# INSTRUCTIONS TO FOLLOW:
A verbatim reproduction of the lines below, from the line containing "grey tree: 3 -> 4" through the line containing "green ball: 4 -> 2", both ends included, is the whole required output.
--- SOURCE DATA Enclosed Below ---
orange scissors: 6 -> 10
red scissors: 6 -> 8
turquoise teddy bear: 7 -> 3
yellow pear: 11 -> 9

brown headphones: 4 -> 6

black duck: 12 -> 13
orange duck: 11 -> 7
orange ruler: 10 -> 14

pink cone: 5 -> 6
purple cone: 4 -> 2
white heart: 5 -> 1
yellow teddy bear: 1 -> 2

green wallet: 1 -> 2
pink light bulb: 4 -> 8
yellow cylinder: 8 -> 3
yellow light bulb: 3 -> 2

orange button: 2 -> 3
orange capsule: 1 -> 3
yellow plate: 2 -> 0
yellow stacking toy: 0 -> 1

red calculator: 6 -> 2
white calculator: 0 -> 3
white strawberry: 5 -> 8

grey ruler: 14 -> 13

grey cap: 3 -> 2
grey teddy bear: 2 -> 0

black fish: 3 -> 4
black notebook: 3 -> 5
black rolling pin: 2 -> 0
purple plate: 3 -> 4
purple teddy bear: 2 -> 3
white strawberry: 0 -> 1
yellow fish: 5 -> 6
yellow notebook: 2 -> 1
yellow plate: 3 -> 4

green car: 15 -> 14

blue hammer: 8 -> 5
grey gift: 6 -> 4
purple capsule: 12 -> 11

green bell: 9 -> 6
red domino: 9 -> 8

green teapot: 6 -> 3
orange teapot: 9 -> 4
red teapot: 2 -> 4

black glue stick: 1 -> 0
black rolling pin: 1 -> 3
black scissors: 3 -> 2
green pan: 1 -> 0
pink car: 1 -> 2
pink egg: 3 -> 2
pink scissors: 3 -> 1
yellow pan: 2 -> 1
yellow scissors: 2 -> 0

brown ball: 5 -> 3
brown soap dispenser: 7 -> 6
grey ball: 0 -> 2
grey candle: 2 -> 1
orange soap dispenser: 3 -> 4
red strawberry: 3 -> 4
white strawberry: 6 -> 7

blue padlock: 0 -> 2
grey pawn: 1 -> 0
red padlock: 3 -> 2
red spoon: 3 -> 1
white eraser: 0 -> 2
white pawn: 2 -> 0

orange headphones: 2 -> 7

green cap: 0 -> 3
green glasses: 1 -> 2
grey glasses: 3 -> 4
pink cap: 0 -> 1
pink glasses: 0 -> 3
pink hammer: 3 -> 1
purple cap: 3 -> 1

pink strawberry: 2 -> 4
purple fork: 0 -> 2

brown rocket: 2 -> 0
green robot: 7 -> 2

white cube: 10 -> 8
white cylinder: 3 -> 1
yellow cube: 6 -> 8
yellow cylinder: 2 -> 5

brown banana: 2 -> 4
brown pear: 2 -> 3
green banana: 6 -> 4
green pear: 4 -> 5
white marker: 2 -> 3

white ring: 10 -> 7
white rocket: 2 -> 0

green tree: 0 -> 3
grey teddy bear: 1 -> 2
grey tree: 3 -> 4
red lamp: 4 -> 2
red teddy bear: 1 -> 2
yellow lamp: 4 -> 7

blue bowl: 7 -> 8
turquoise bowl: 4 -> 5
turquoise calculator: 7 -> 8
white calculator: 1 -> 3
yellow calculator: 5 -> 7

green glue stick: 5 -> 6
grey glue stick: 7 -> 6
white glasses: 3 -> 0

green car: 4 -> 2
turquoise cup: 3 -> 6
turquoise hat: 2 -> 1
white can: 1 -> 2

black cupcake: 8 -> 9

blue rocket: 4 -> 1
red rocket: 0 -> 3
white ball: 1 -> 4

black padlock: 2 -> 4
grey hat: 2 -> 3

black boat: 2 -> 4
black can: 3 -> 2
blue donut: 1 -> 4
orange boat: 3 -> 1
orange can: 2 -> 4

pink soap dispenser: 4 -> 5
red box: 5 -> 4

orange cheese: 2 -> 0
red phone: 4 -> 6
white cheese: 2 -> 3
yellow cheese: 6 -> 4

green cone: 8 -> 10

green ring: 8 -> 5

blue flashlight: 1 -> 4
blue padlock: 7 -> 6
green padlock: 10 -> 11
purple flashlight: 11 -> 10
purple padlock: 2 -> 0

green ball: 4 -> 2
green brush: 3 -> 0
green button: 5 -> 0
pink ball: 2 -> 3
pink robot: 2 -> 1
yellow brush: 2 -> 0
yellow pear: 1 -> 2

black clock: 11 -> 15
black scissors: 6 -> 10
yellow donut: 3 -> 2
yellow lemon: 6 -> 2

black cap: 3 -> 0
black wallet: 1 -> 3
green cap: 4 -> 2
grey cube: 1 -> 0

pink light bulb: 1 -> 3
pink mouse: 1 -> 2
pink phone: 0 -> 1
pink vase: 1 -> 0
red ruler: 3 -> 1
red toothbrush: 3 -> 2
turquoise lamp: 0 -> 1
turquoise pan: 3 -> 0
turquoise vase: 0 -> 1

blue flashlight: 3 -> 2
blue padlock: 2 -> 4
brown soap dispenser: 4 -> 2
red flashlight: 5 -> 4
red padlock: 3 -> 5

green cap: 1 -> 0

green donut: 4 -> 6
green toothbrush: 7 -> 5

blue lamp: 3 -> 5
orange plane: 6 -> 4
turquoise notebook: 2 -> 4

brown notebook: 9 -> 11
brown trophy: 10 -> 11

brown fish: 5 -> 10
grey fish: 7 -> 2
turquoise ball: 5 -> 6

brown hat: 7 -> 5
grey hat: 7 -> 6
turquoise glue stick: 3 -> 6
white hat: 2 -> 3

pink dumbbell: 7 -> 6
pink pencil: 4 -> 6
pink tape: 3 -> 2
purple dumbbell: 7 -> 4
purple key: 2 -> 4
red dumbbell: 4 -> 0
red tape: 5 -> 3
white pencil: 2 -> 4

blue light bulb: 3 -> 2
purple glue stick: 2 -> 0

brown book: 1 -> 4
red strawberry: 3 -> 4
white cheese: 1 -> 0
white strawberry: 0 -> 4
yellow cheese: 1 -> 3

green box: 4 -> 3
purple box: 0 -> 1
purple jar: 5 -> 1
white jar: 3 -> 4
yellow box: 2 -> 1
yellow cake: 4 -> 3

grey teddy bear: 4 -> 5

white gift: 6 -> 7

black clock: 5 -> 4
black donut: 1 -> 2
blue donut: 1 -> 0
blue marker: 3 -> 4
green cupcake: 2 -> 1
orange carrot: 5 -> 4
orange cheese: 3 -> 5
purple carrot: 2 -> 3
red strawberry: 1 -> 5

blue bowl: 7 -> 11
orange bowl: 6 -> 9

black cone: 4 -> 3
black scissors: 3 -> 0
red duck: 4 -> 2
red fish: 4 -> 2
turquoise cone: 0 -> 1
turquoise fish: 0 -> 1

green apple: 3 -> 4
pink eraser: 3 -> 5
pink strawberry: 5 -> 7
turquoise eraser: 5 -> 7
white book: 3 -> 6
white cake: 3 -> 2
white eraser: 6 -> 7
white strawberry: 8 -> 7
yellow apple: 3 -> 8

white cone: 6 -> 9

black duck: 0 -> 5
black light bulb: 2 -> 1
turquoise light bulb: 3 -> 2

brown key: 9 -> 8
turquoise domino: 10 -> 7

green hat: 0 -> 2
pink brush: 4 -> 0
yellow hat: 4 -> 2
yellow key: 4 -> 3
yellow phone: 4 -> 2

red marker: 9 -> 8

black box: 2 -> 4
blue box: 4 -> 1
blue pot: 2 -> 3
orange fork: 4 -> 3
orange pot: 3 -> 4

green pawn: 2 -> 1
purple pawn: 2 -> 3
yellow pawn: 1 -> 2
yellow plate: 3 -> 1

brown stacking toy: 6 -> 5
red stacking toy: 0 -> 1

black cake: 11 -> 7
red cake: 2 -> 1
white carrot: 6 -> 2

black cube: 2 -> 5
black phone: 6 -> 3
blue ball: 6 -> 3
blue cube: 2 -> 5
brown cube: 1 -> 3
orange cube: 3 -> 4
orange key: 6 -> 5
--- End of Enclosed SOURCE DATA ---
# ANSWER BELOW:
grey tree: 3 -> 4
red lamp: 4 -> 2
red teddy bear: 1 -> 2
yellow lamp: 4 -> 7

blue bowl: 7 -> 8
turquoise bowl: 4 -> 5
turquoise calculator: 7 -> 8
white calculator: 1 -> 3
yellow calculator: 5 -> 7

green glue stick: 5 -> 6
grey glue stick: 7 -> 6
white glasses: 3 -> 0

green car: 4 -> 2
turquoise cup: 3 -> 6
turquoise hat: 2 -> 1
white can: 1 -> 2

black cupcake: 8 -> 9

blue rocket: 4 -> 1
red rocket: 0 -> 3
white ball: 1 -> 4

black padlock: 2 -> 4
grey hat: 2 -> 3

black boat: 2 -> 4
black can: 3 -> 2
blue donut: 1 -> 4
orange boat: 3 -> 1
orange can: 2 -> 4

pink soap dispenser: 4 -> 5
red box: 5 -> 4

orange cheese: 2 -> 0
red phone: 4 -> 6
white cheese: 2 -> 3
yellow cheese: 6 -> 4

green cone: 8 -> 10

green ring: 8 -> 5

blue flashlight: 1 -> 4
blue padlock: 7 -> 6
green padlock: 10 -> 11
purple flashlight: 11 -> 10
purple padlock: 2 -> 0

green ball: 4 -> 2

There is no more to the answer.